:: Records provided ::

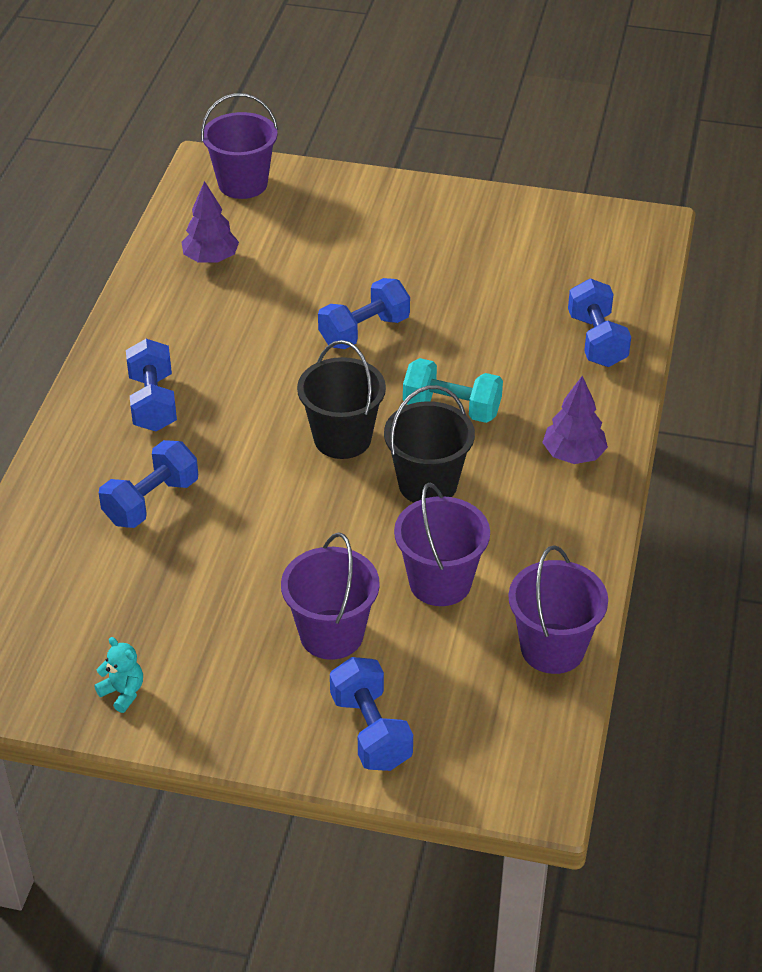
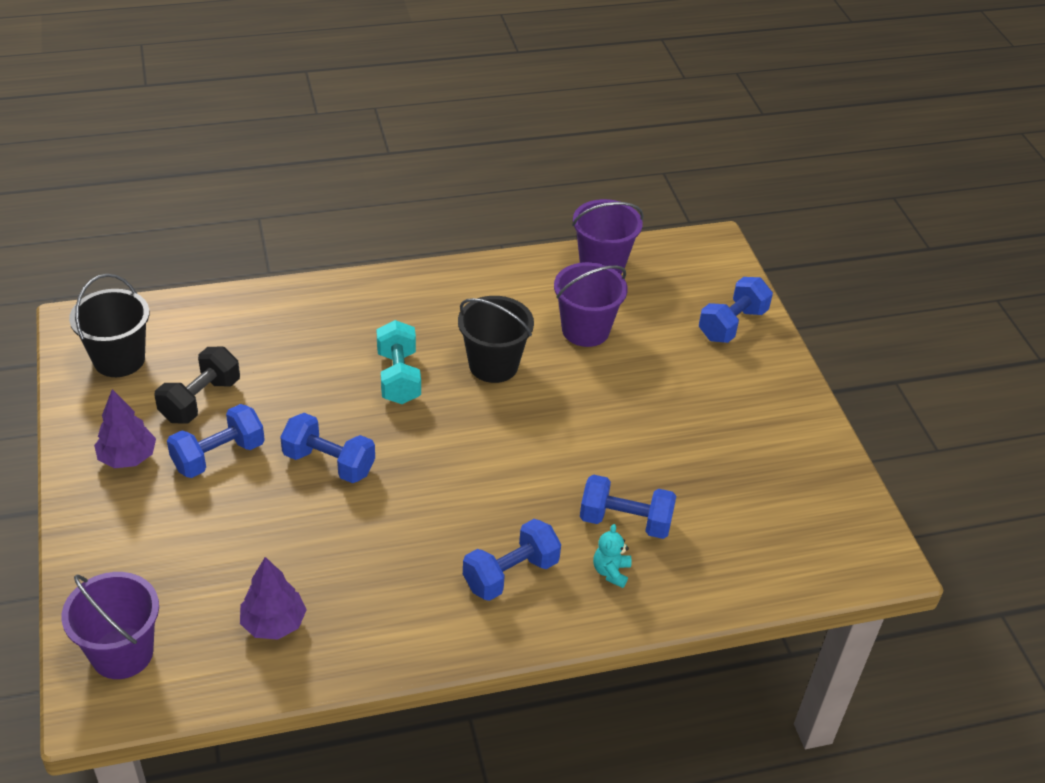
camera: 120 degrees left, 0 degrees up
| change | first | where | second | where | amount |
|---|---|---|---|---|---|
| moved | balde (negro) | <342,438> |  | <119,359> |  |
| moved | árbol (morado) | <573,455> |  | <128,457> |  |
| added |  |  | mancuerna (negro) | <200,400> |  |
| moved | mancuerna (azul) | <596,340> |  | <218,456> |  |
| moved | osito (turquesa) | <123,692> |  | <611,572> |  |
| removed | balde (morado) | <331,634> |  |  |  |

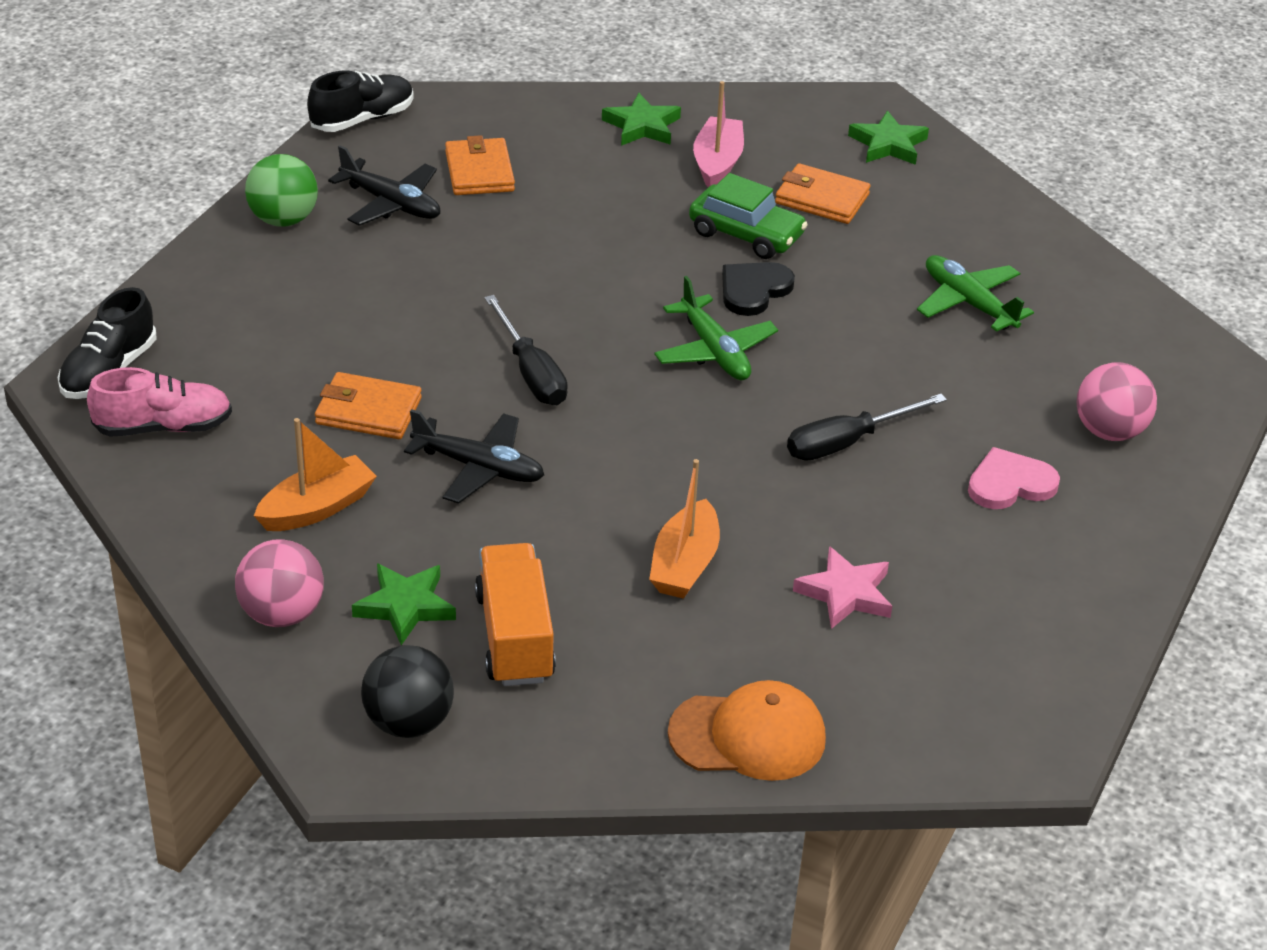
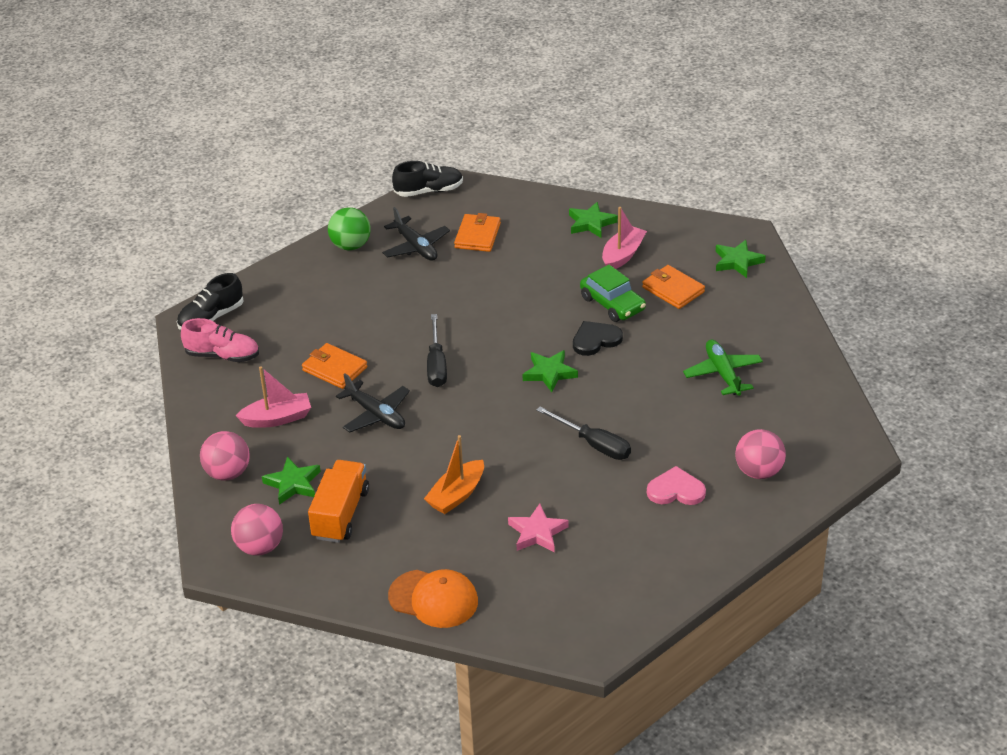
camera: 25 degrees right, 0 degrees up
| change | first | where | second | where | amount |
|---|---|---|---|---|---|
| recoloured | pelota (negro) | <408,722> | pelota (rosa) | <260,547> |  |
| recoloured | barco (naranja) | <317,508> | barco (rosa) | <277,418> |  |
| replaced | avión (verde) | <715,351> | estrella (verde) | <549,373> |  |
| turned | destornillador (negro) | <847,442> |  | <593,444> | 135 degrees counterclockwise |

:::

**What is expected**
Pull every line containing "mancuerna" out of the records.

**Solution**
| added |  |  | mancuerna (negro) | <200,400> |  |
| moved | mancuerna (azul) | <596,340> |  | <218,456> |  |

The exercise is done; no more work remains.